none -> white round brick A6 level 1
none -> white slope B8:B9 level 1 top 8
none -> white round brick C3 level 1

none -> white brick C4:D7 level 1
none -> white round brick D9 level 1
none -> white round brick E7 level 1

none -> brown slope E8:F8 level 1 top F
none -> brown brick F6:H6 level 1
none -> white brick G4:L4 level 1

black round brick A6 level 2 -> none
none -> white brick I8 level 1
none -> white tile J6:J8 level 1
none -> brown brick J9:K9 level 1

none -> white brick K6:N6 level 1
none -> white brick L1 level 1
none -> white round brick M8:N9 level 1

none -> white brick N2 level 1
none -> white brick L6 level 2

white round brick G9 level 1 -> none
...
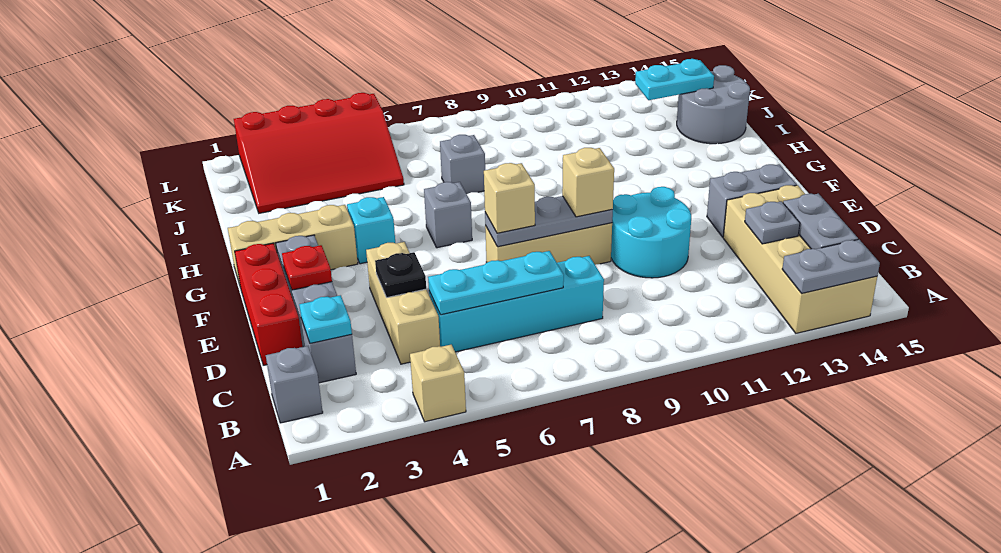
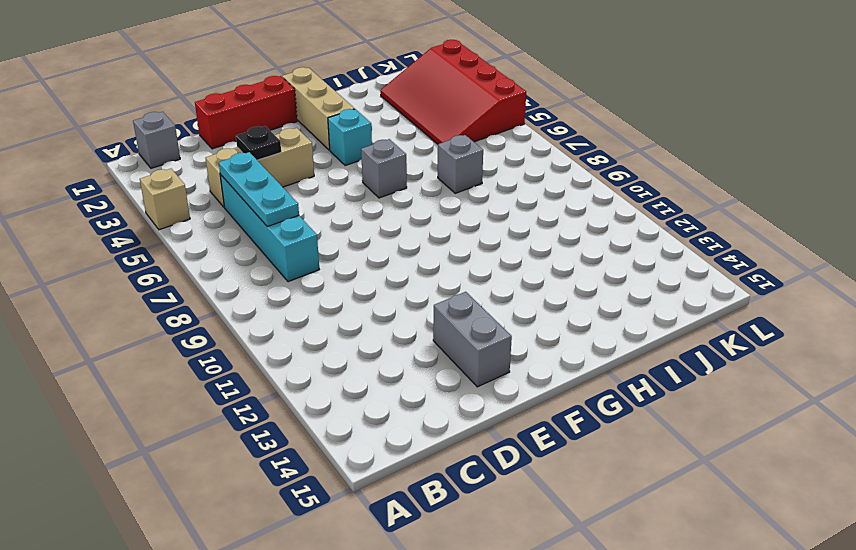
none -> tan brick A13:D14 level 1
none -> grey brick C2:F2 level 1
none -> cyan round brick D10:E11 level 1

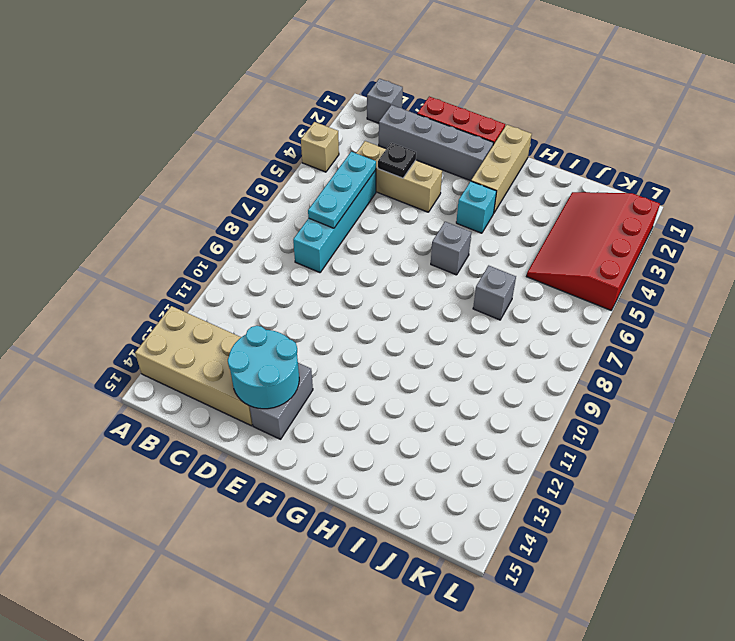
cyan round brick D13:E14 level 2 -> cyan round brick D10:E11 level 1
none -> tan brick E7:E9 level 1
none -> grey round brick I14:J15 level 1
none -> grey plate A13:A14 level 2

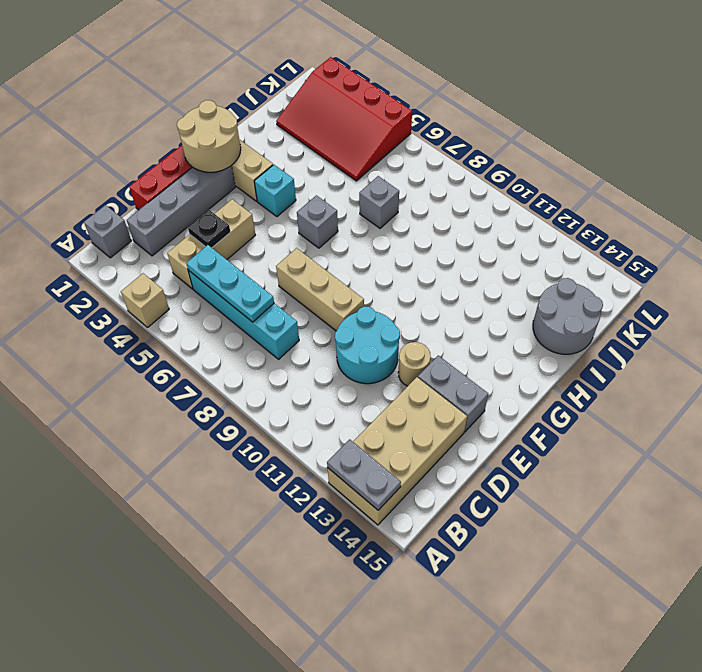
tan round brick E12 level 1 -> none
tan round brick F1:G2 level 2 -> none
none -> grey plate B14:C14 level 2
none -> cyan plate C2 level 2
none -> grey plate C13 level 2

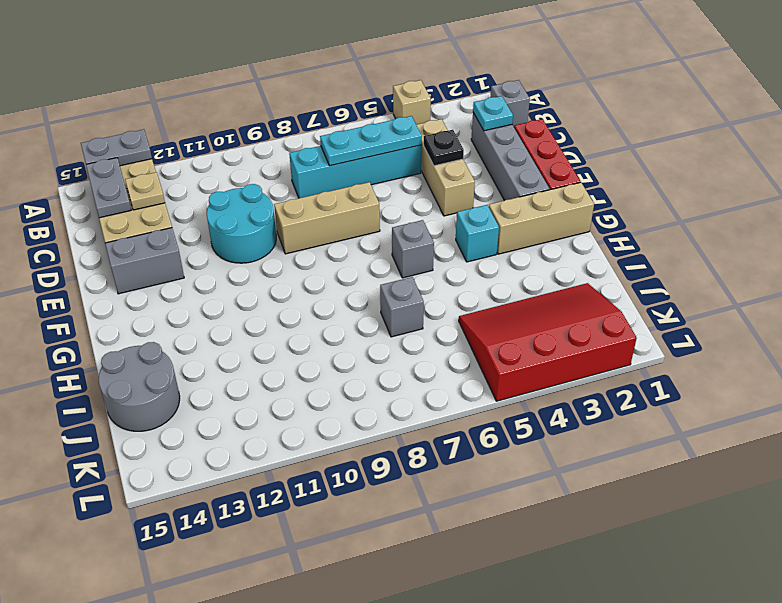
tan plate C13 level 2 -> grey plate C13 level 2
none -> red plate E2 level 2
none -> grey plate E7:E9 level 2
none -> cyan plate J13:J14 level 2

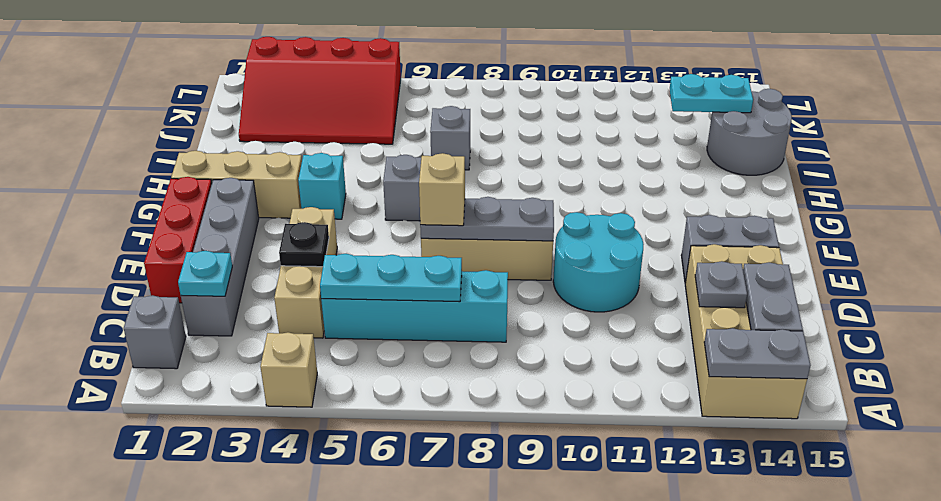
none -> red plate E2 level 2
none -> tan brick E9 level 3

◆ How to complete this task ◆
Where the data above reaches the line holding "none -> white round brick A6 level 1", begin printing, and stop after the line holding "none -> white brick G4:L4 level 1". Each line must be reproduced exactly, with nothing else added.

◆ Answer for the task ◆
none -> white round brick A6 level 1
none -> white slope B8:B9 level 1 top 8
none -> white round brick C3 level 1

none -> white brick C4:D7 level 1
none -> white round brick D9 level 1
none -> white round brick E7 level 1

none -> brown slope E8:F8 level 1 top F
none -> brown brick F6:H6 level 1
none -> white brick G4:L4 level 1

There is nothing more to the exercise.